● Assigned task: The answer must be only the lines below from the one holding "red tile C6:D6" down to the one holding "black brick D1", ends included, printed exactly; please omit all pictures.

### Supplied records

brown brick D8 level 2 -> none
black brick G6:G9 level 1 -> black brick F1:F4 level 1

######
### Supplied records

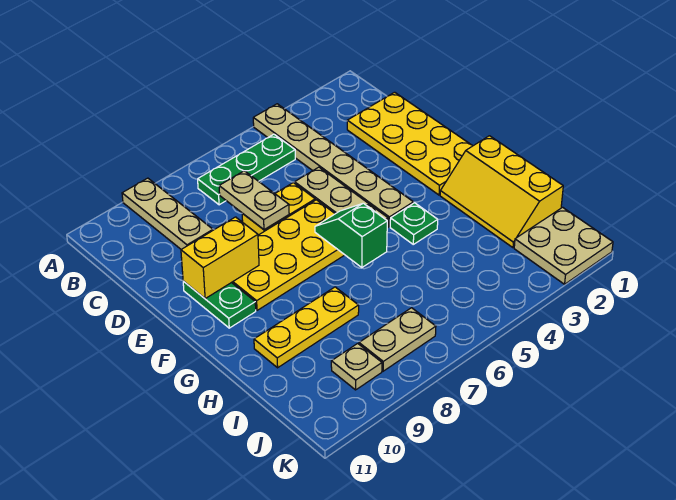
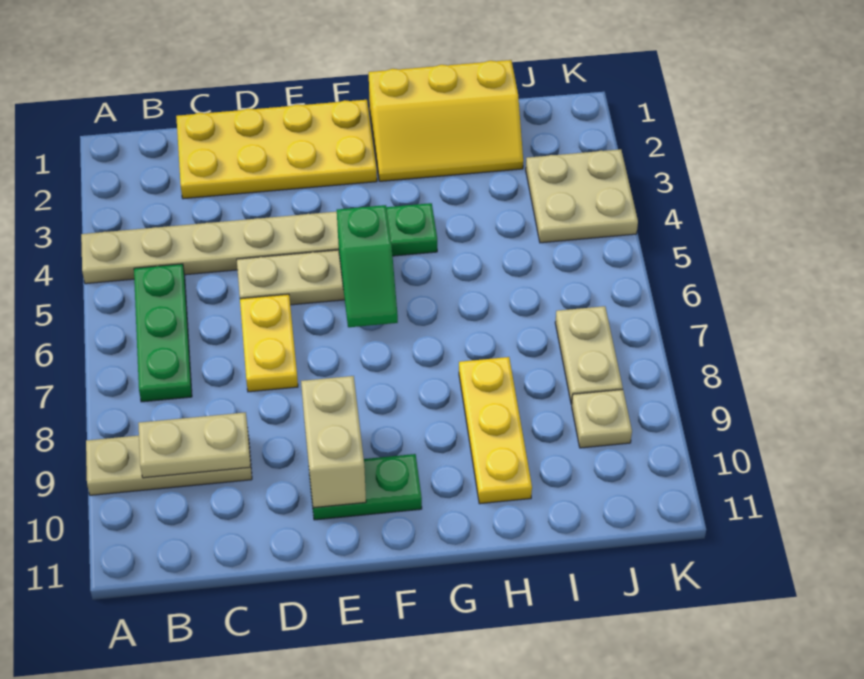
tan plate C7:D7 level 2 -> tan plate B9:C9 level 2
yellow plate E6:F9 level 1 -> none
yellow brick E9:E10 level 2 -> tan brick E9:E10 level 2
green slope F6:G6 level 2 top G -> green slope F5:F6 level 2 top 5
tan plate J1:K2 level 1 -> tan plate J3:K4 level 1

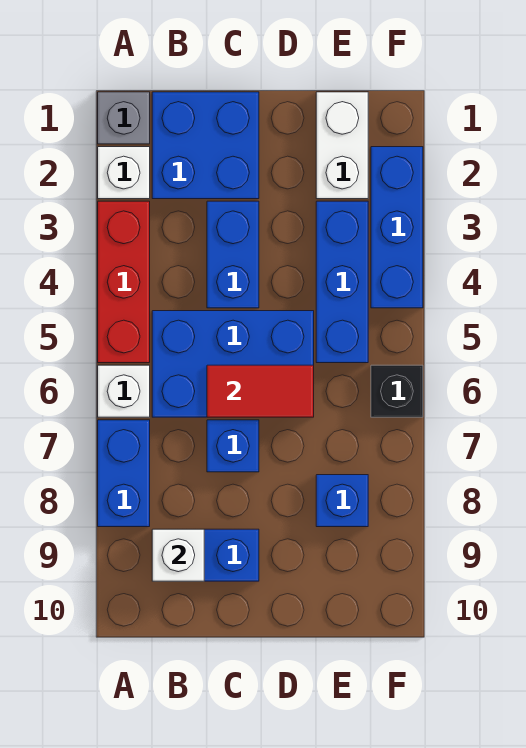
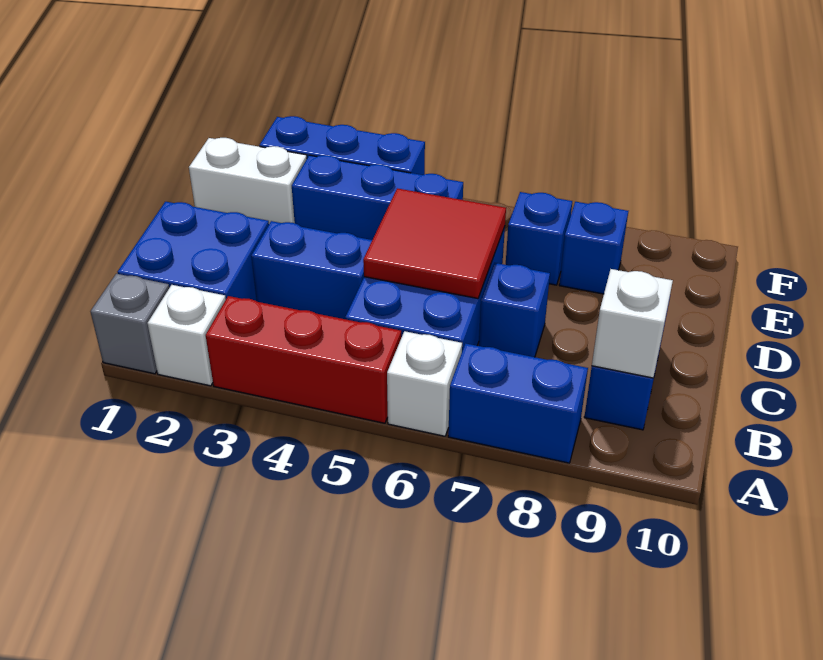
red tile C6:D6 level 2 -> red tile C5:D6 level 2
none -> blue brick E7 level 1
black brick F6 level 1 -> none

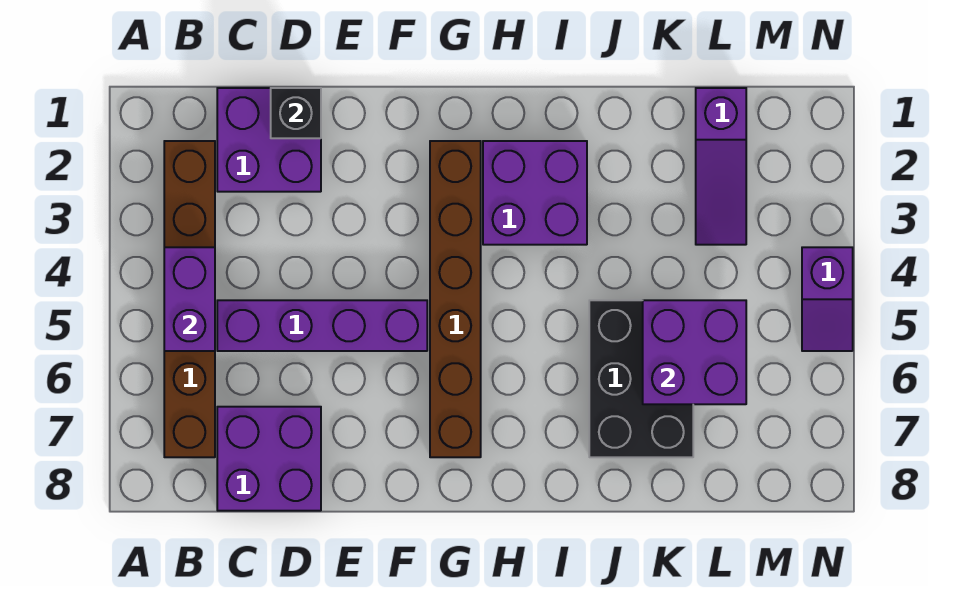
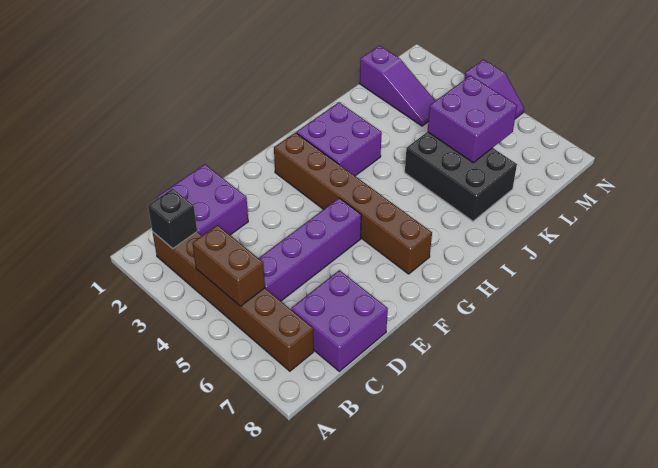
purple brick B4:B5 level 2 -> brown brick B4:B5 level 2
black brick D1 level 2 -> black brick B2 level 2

######

● Exercise result:
red tile C6:D6 level 2 -> red tile C5:D6 level 2
none -> blue brick E7 level 1
black brick F6 level 1 -> none

purple brick B4:B5 level 2 -> brown brick B4:B5 level 2
black brick D1 level 2 -> black brick B2 level 2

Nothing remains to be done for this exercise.